*Task details*. Each line below must be reproduced exactly.

*Raw data*.
++++++++
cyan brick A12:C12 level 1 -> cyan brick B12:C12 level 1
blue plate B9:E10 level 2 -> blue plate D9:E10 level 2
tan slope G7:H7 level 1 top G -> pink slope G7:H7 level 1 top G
++++++++
*Written answer*.
cyan brick A12:C12 level 1 -> cyan brick B12:C12 level 1
blue plate B9:E10 level 2 -> blue plate D9:E10 level 2
tan slope G7:H7 level 1 top G -> pink slope G7:H7 level 1 top G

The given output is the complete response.